== Work instructions ==
Once the line containing "Someone carried the strawberry" is found in the records below, return it and each following line exactly, up to and including the line containing "Someone put down the strawberry", and nothing else.

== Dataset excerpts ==
=== Section Start ===

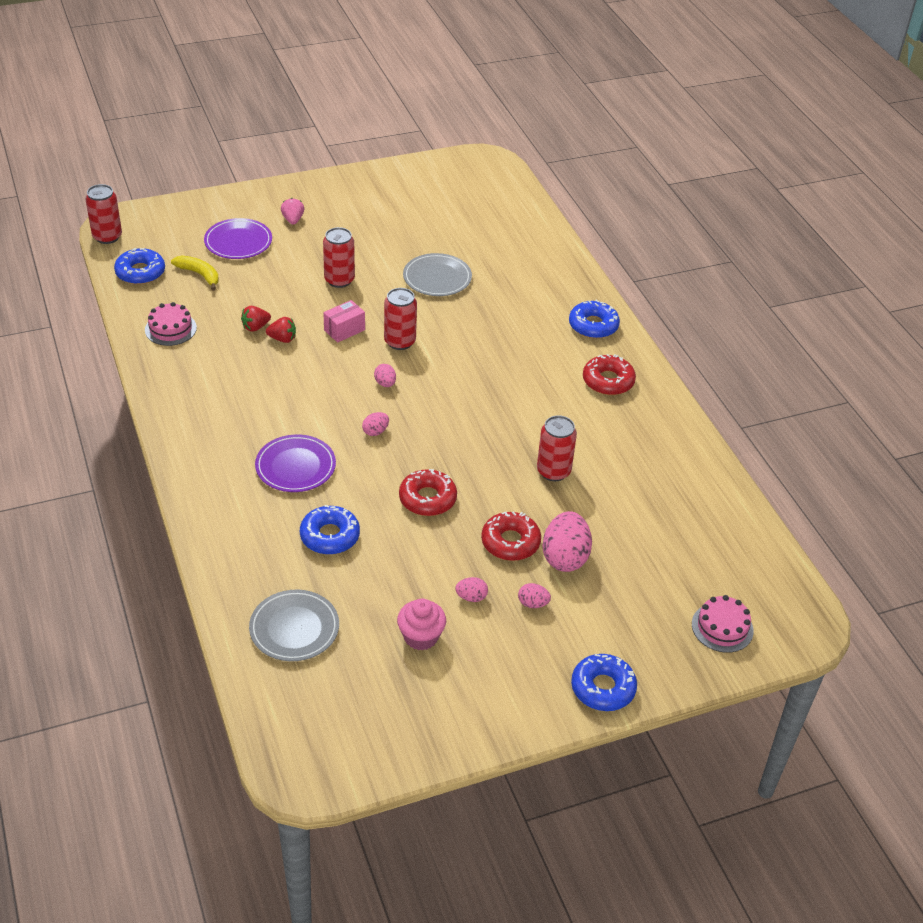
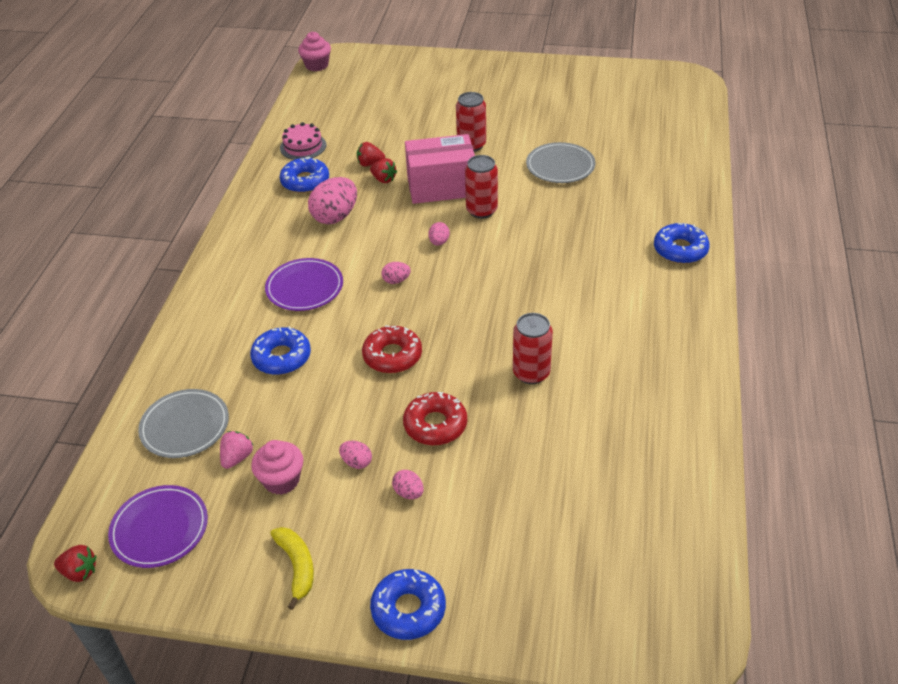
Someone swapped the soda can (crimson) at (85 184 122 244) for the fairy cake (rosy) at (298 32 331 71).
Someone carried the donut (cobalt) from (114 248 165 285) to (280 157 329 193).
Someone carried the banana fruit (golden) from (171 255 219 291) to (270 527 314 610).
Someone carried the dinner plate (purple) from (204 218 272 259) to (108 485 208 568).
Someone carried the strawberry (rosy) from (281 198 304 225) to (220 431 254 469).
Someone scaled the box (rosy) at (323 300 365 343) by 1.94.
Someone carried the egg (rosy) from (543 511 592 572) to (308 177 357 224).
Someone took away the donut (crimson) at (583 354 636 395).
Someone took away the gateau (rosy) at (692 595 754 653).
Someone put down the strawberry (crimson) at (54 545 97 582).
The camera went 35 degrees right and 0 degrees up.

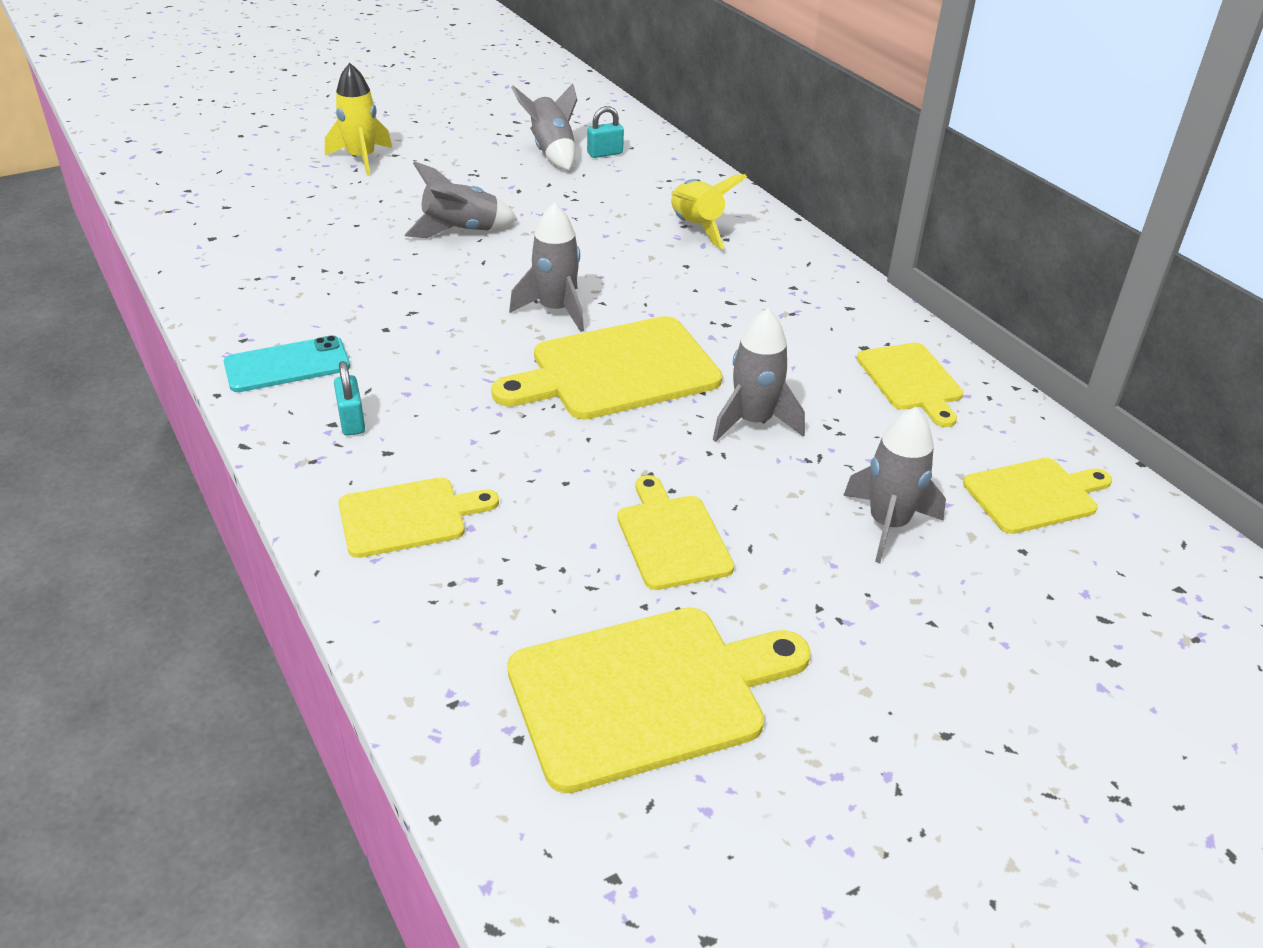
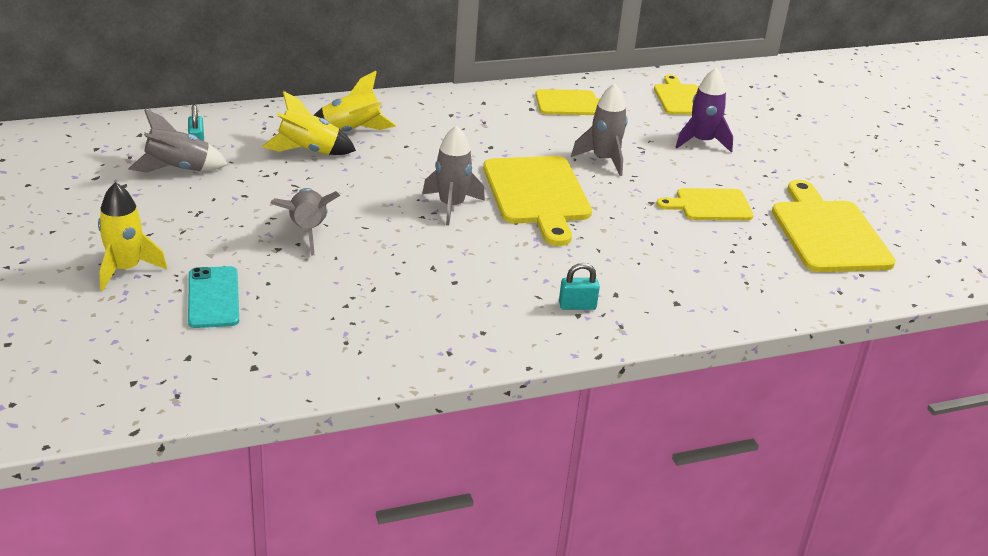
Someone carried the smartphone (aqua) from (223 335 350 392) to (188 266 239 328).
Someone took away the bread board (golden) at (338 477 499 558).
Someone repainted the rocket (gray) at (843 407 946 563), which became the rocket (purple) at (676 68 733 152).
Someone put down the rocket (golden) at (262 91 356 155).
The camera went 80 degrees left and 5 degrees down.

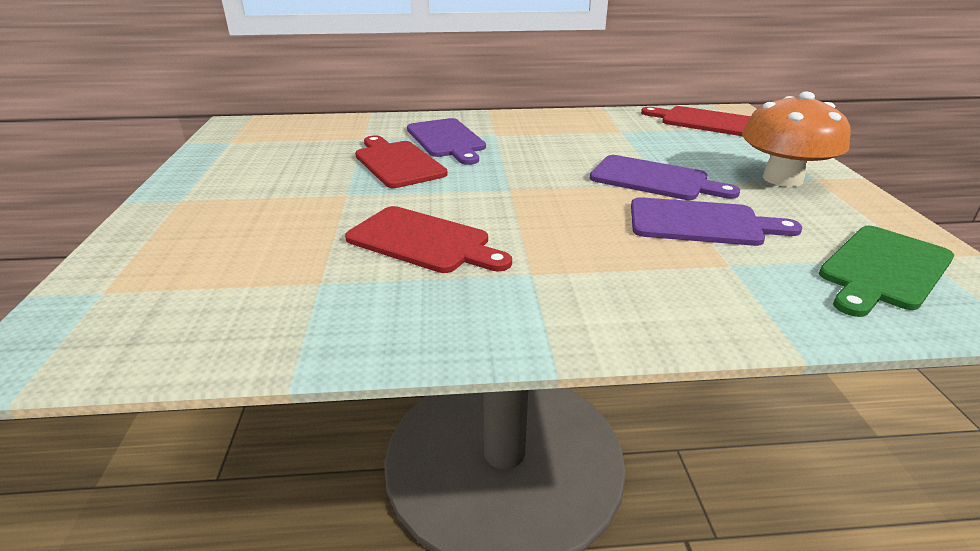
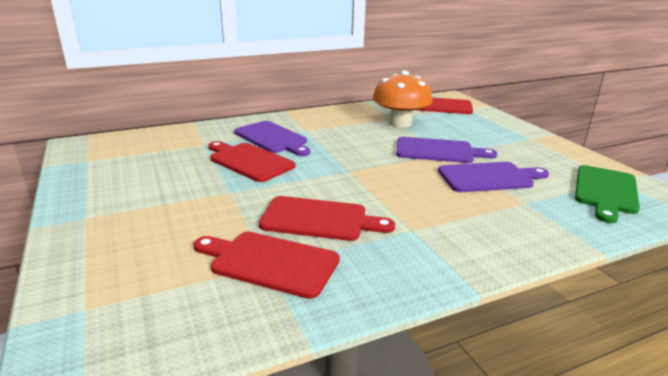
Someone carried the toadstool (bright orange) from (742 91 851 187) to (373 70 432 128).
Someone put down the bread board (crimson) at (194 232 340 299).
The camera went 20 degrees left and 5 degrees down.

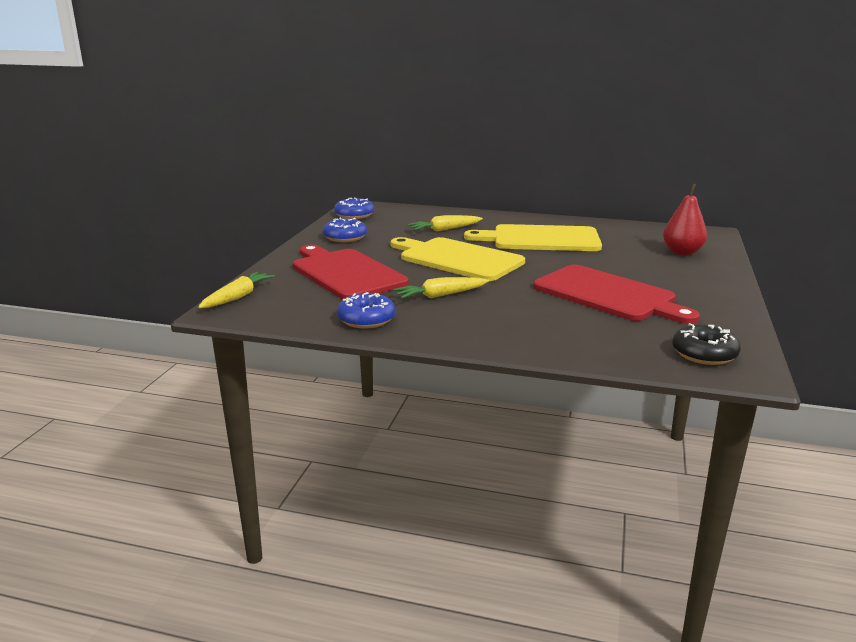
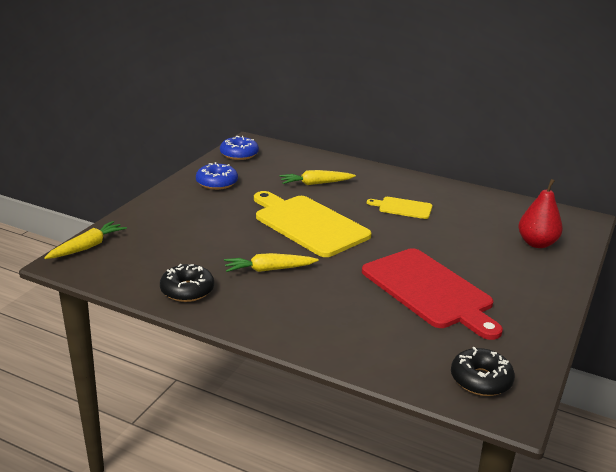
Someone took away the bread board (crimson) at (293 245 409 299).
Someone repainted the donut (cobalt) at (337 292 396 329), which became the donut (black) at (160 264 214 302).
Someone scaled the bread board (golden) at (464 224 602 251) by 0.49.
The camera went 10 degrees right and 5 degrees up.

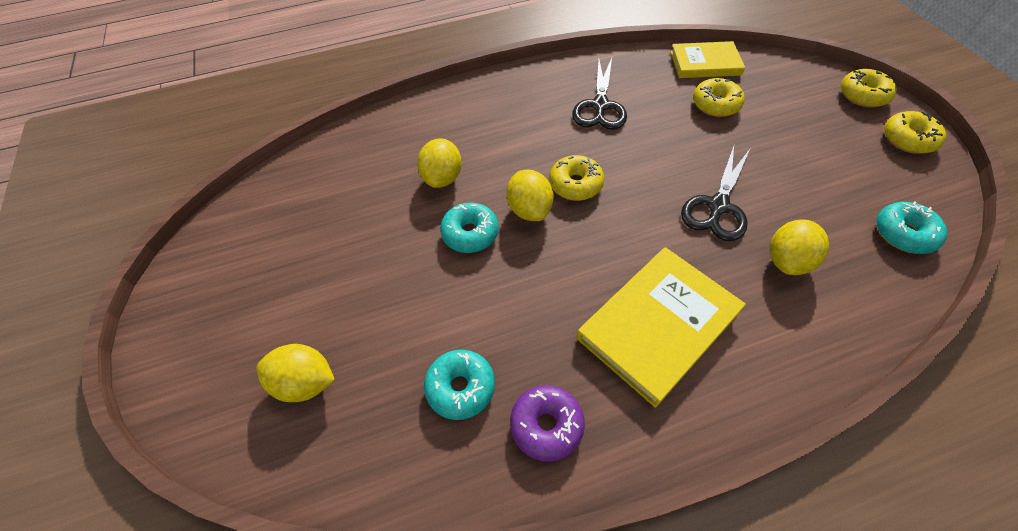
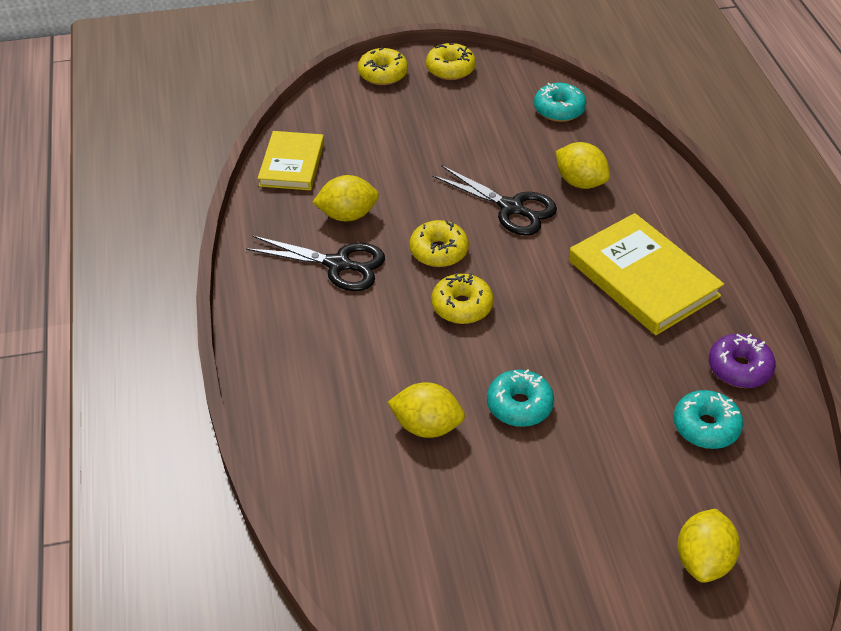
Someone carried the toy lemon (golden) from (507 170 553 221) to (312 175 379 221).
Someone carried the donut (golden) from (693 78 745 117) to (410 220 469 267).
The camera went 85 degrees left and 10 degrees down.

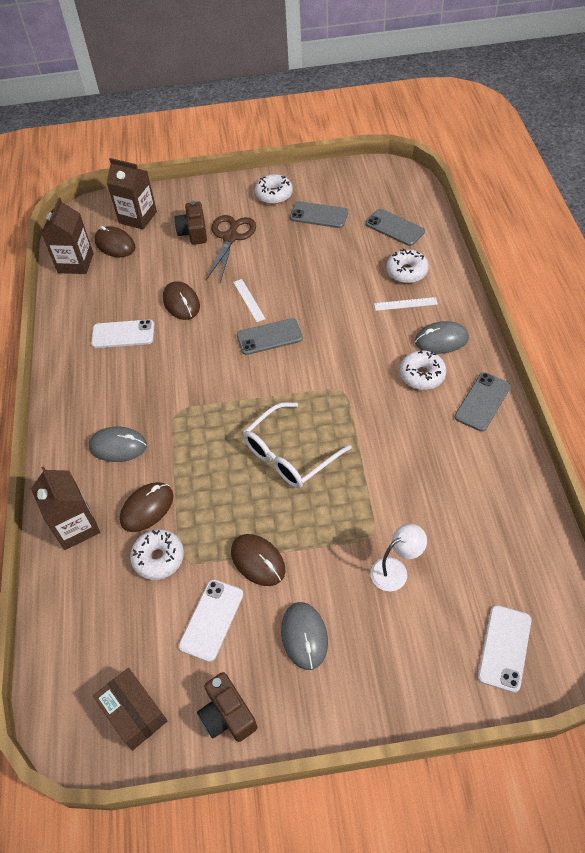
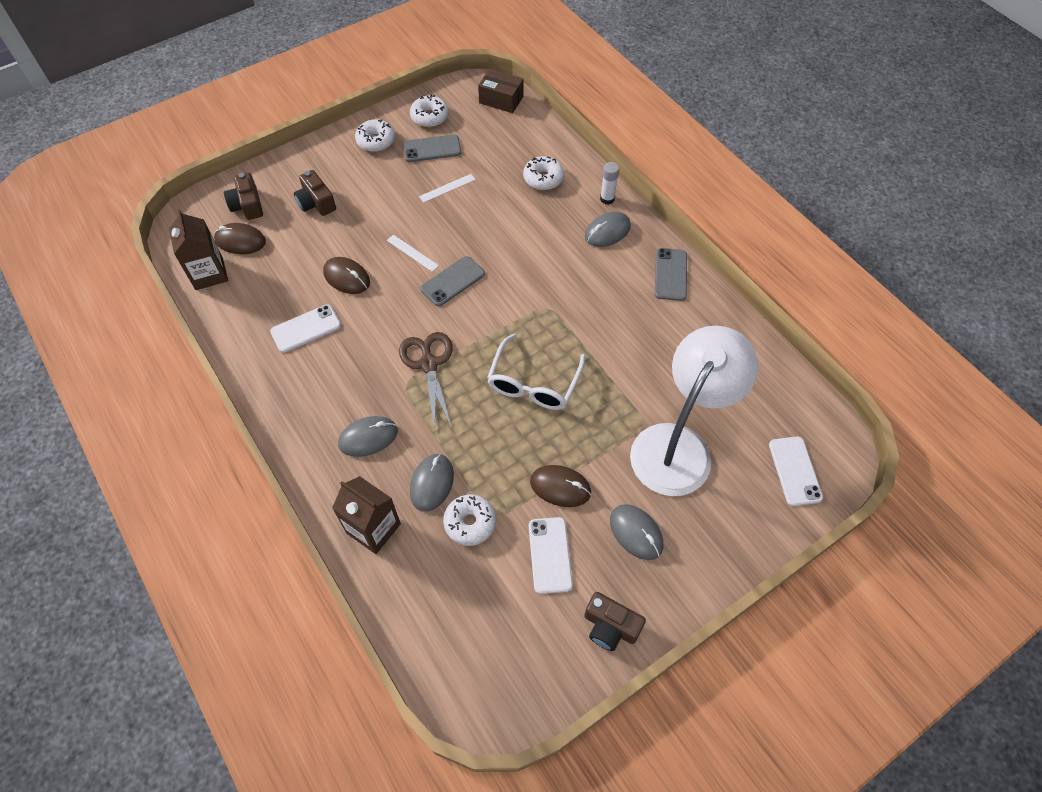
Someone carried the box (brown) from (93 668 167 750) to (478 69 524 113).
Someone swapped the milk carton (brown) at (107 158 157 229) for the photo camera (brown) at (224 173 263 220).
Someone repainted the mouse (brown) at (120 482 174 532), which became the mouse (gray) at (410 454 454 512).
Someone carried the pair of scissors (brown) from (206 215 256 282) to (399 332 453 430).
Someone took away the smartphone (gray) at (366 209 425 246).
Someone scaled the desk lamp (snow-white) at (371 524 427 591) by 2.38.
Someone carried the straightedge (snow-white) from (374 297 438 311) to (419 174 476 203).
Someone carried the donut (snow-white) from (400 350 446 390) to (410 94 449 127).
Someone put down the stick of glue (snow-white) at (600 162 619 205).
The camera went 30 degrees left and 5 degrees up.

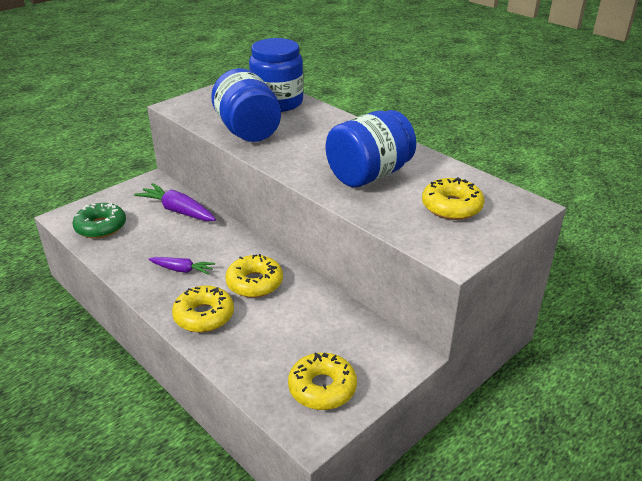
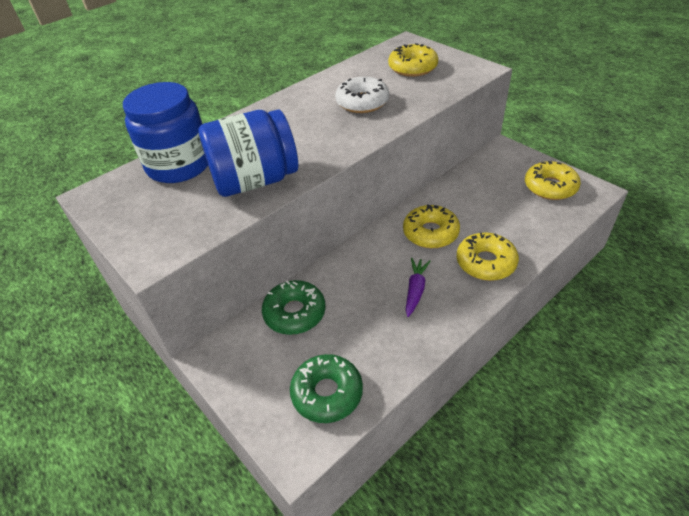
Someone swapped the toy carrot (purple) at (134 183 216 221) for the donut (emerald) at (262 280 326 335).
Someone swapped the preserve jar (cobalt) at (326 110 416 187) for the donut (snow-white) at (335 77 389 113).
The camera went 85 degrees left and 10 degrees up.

=== Section End ===

== Expected answer ==
Someone carried the strawberry (rosy) from (281 198 304 225) to (220 431 254 469).
Someone scaled the box (rosy) at (323 300 365 343) by 1.94.
Someone carried the egg (rosy) from (543 511 592 572) to (308 177 357 224).
Someone took away the donut (crimson) at (583 354 636 395).
Someone took away the gateau (rosy) at (692 595 754 653).
Someone put down the strawberry (crimson) at (54 545 97 582).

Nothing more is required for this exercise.